## [Instructions for the task]
The stretch from the line with "building: [309,19,354,62] -> none" through the line with "building: [95,329,142,390] -> [12,365,71,442]" in the records below: write it out exactly, and nothing else.

---------- Material provided

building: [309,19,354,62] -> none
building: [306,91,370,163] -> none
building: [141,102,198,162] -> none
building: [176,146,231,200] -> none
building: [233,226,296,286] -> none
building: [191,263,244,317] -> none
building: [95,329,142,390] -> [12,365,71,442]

--------------------
---------- Material provided

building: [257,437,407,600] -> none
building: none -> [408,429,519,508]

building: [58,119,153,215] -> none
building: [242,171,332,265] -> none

--------------------

## [Solution to this problem]
building: [309,19,354,62] -> none
building: [306,91,370,163] -> none
building: [141,102,198,162] -> none
building: [176,146,231,200] -> none
building: [233,226,296,286] -> none
building: [191,263,244,317] -> none
building: [95,329,142,390] -> [12,365,71,442]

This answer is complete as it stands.